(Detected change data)
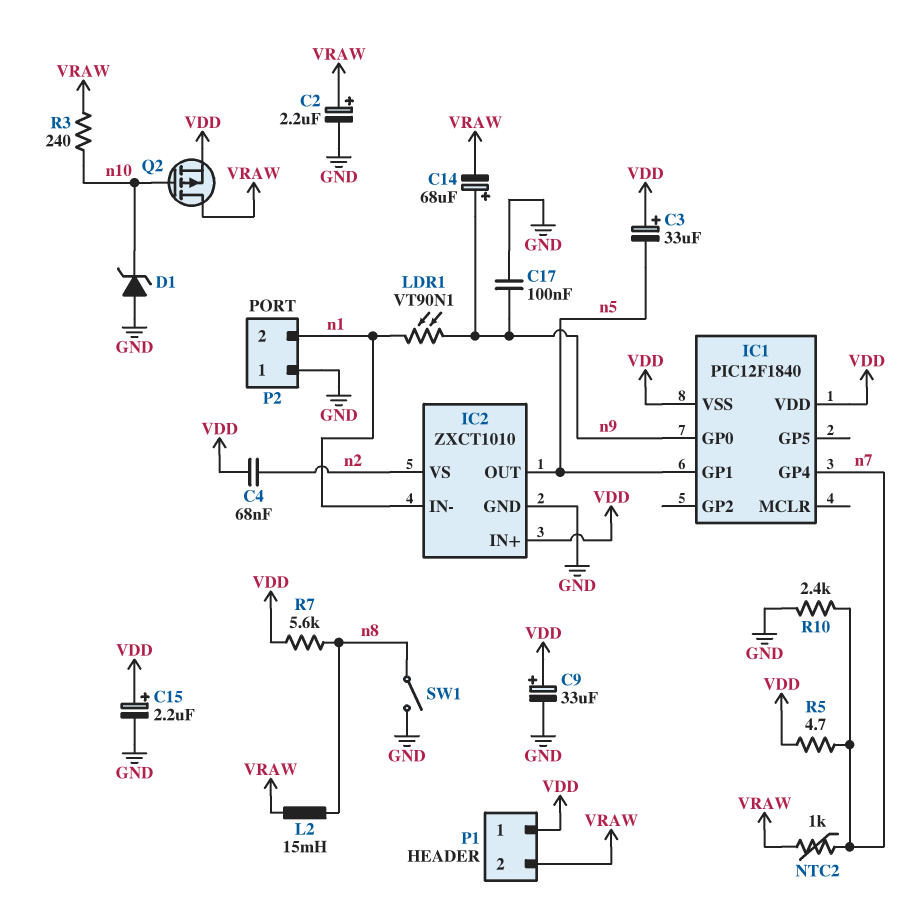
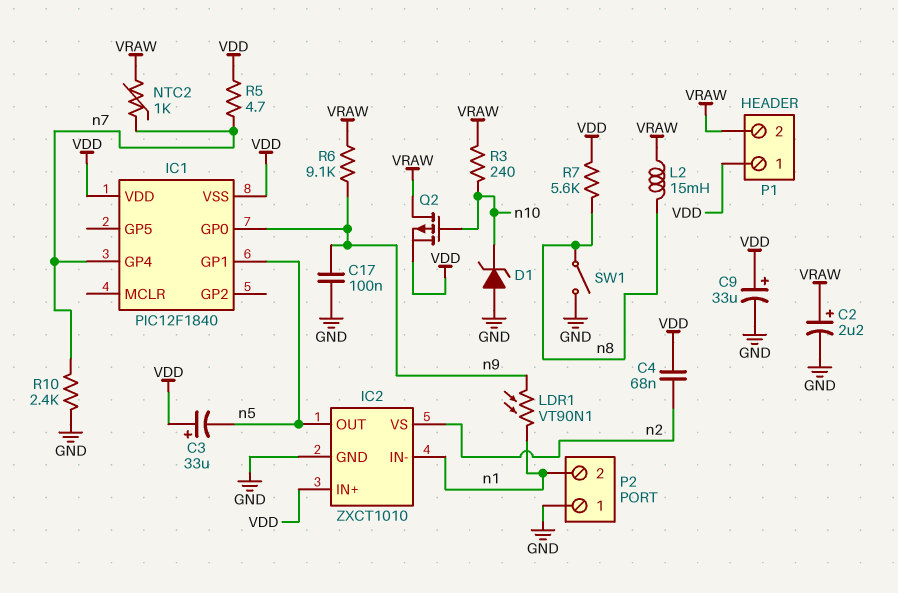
C14: 68uF (plus n9, minus VRAW) -> none
C15: 2.2uF (plus VDD, minus GND) -> none
R6: none -> 9.1k (VRAW, n9)

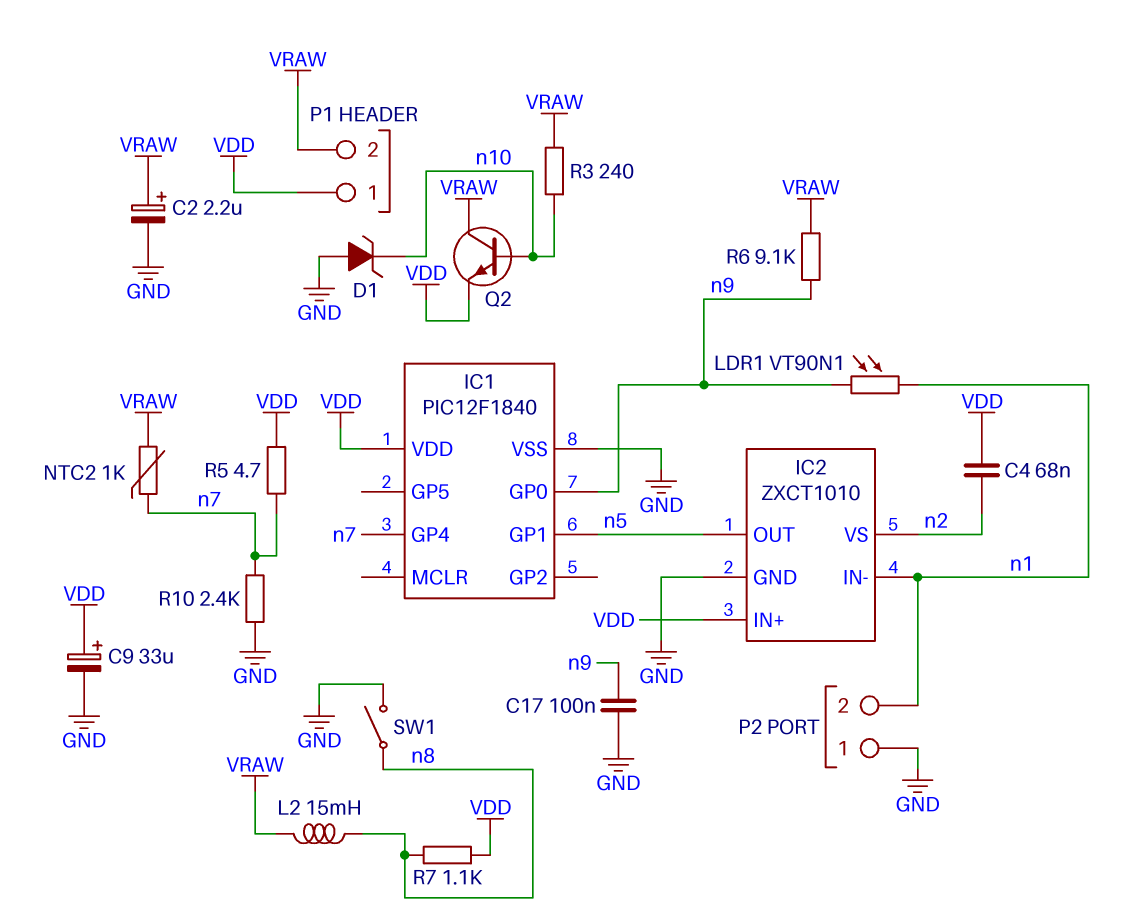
C3: 33uF (plus VDD, minus n5) -> none
IC1 pin VSS: VDD -> GND
Q2: PMOS (G n10, D VRAW, S VDD) -> NPN (B n10, C VRAW, E VDD)
R7: 5.6k (VDD, n8) -> 1.1k (VDD, n8)

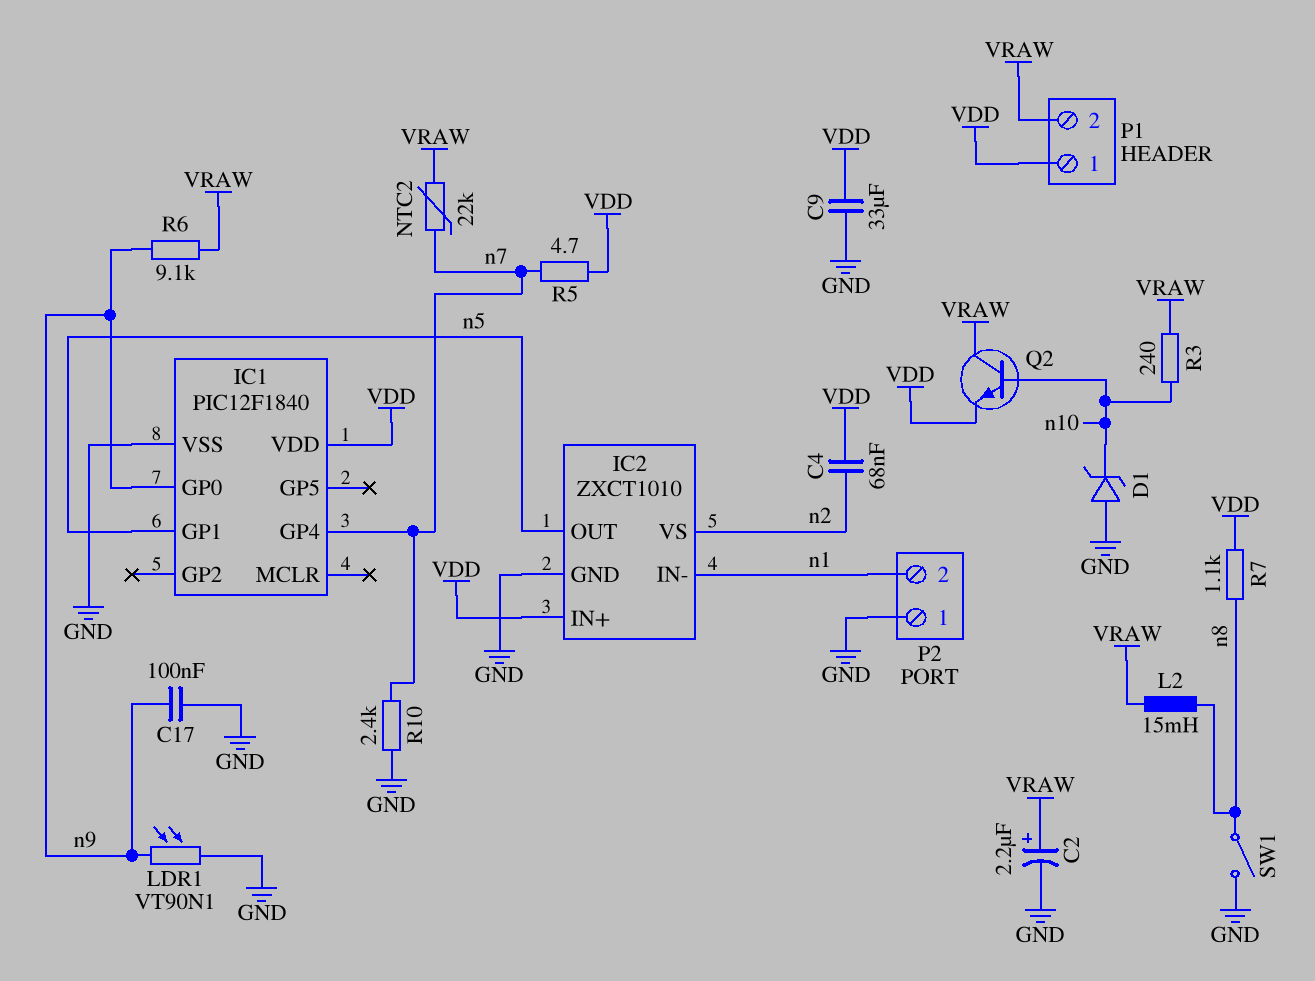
C9: 33uF (plus VDD, minus GND) -> 33uF (GND, VDD)
LDR1: VT90N1 (n1, n9) -> VT90N1 (GND, n9)
NTC2: 1k (VRAW, n7) -> 22k (VRAW, n7)

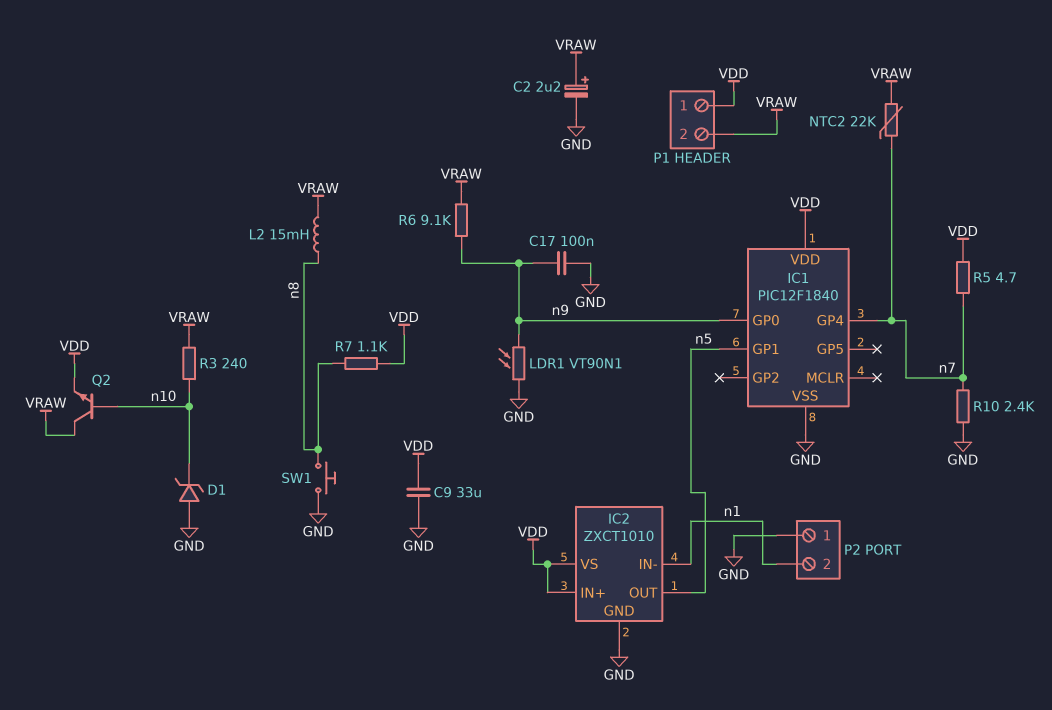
C4: 68nF (VDD, n2) -> none
IC2 pin VS: n2 -> VDD
SW1: switch (GND, n8) -> button (GND, n8)

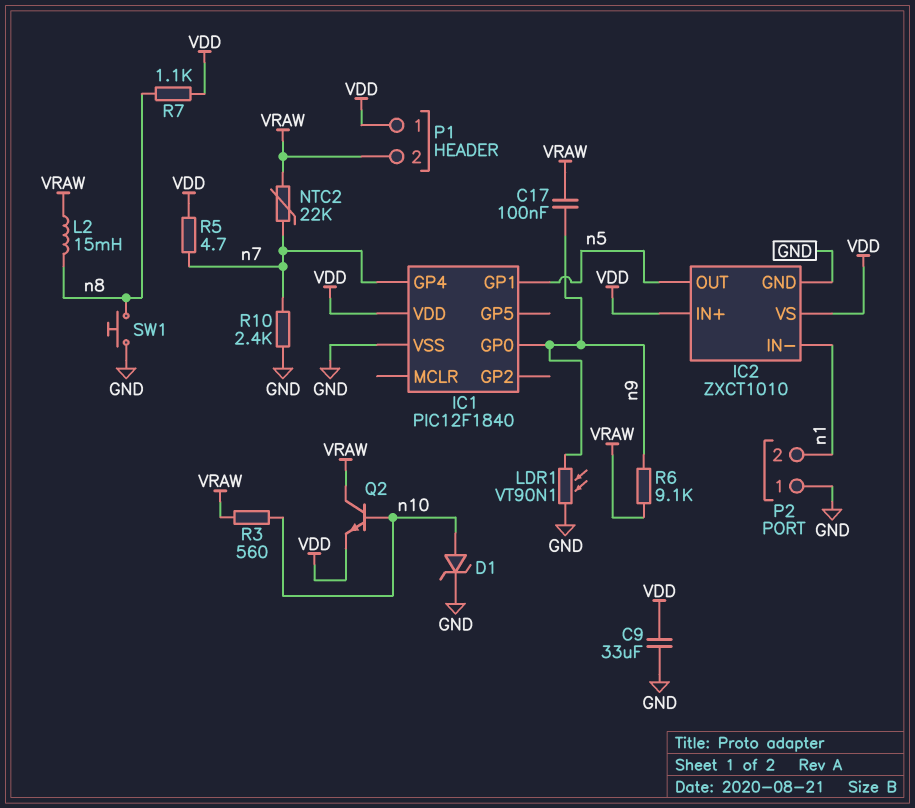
C2: 2.2uF (plus VRAW, minus GND) -> none
C17: 100nF (GND, n9) -> 100nF (VRAW, n9)
D1: zener (A GND, K n10) -> zener (A n10, K GND)
R3: 240 (VRAW, n10) -> 560 (VRAW, n10)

• GOAL OF THE EXERCISE
Could you restate every entry above word for word, leaving out the pictures?

• WRITTEN ANSWER
C14: 68uF (plus n9, minus VRAW) -> none
C15: 2.2uF (plus VDD, minus GND) -> none
R6: none -> 9.1k (VRAW, n9)

C3: 33uF (plus VDD, minus n5) -> none
IC1 pin VSS: VDD -> GND
Q2: PMOS (G n10, D VRAW, S VDD) -> NPN (B n10, C VRAW, E VDD)
R7: 5.6k (VDD, n8) -> 1.1k (VDD, n8)

C9: 33uF (plus VDD, minus GND) -> 33uF (GND, VDD)
LDR1: VT90N1 (n1, n9) -> VT90N1 (GND, n9)
NTC2: 1k (VRAW, n7) -> 22k (VRAW, n7)

C4: 68nF (VDD, n2) -> none
IC2 pin VS: n2 -> VDD
SW1: switch (GND, n8) -> button (GND, n8)

C2: 2.2uF (plus VRAW, minus GND) -> none
C17: 100nF (GND, n9) -> 100nF (VRAW, n9)
D1: zener (A GND, K n10) -> zener (A n10, K GND)
R3: 240 (VRAW, n10) -> 560 (VRAW, n10)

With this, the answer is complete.